> Exercise objective: Your answer should consist of the lines in the following data that contain "camera".

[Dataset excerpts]
....

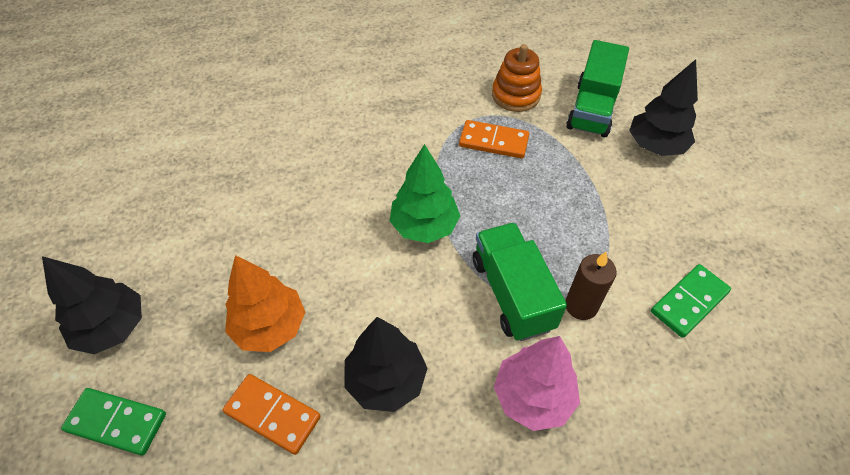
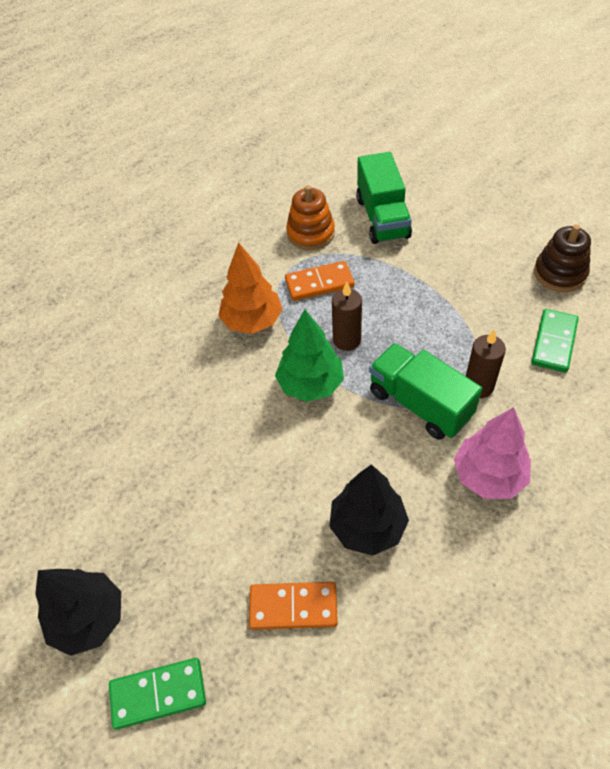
camera: 25 degrees left, 0 degrees up
orange tree [225,255,305,352] -> orange tree moved to [218,242,283,334]
black tree [629,59,698,156] -> none
none -> brown candle [332,282,362,351]
none -> brown stacking toy [534,224,591,292]

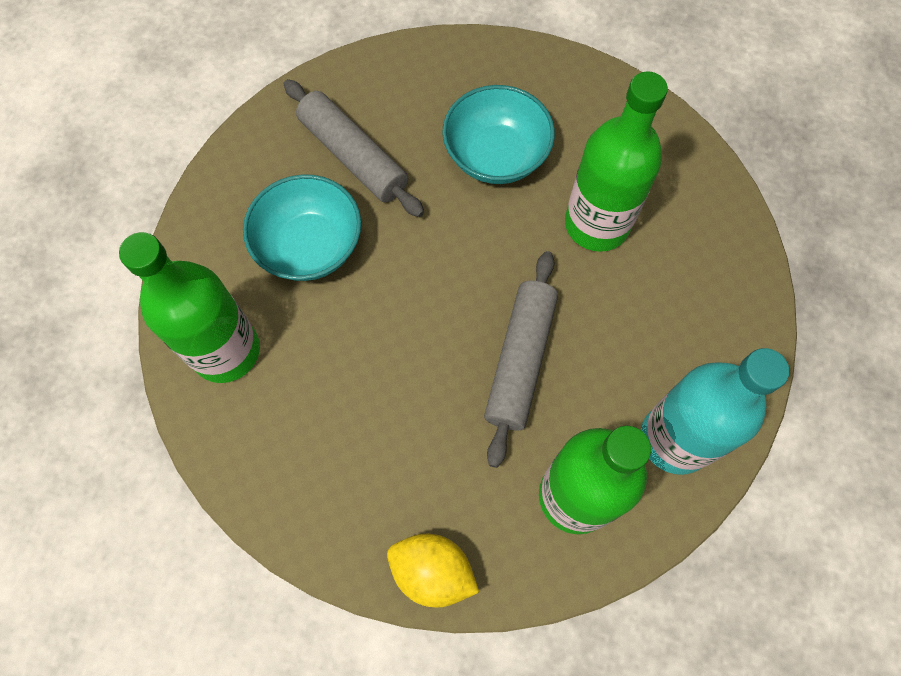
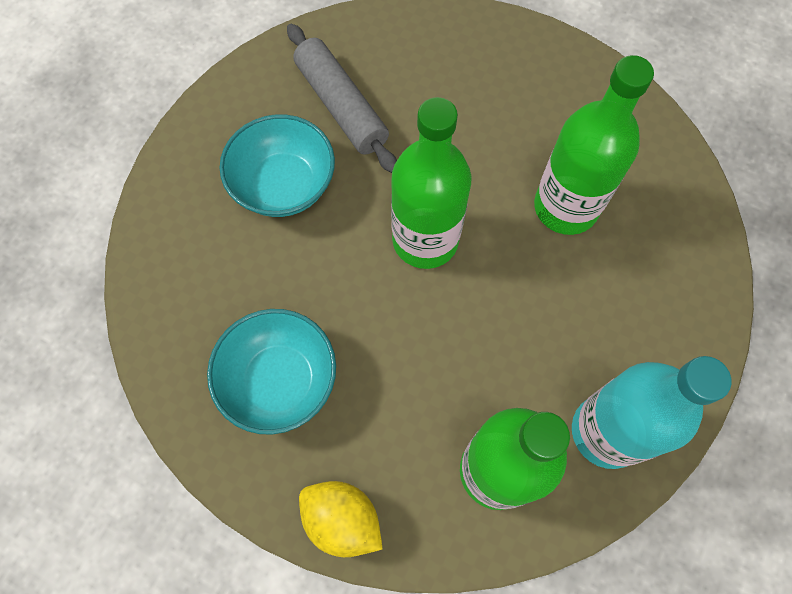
camera: 10 degrees right, 0 degrees up
green bottle [119,232,260,383] -> green bottle moved to [391,97,471,269]
turquoise bowl [442,85,555,184] -> turquoise bowl moved to [207,309,336,435]
grey rolling pin [484,251,558,468] -> none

....

> Result for this task:
camera: 25 degrees left, 0 degrees up
camera: 10 degrees right, 0 degrees up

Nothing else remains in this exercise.